#### ACTIVITY
Starting with the line that contains "blue cross: (16, 55) -> (34, 64), size x0.7", copy out each line through the end of the entries below, exactly as written, and nothing else.

#### DATA SUPPLIED
━━━━━━━━
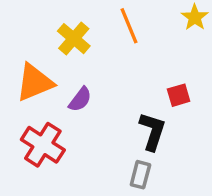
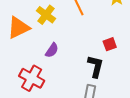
orange triangle: (35, 82) -> (18, 28), moved

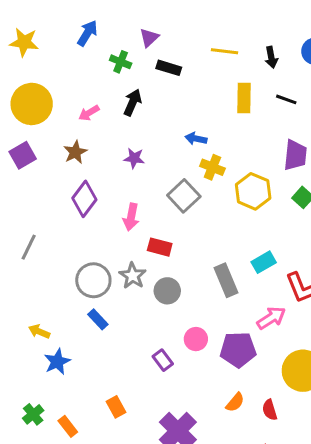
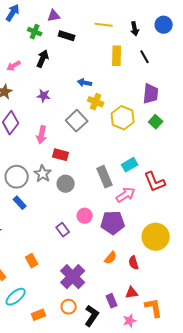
purple triangle: (149, 38) -> (54, 16), turned 32
black line: (286, 99) -> (145, 57), turned 40
pink arrow: (271, 318) -> (126, 195), moved

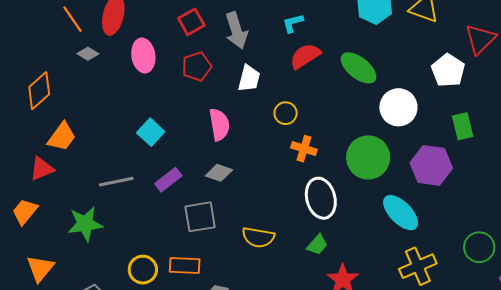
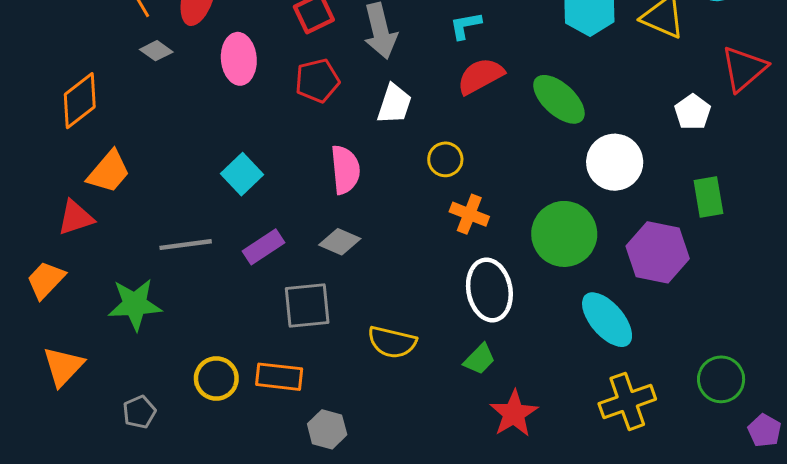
white pentagon: (448, 70) -> (693, 112), size x0.7

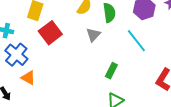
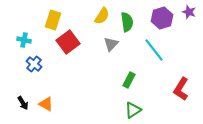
blue cross: (16, 55) -> (34, 64), size x0.7
orange triangle: (28, 78) -> (46, 104), moved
━━━━━━━━
#### RESPONSE FOR THIS EXERCISE
blue cross: (16, 55) -> (34, 64), size x0.7
orange triangle: (28, 78) -> (46, 104), moved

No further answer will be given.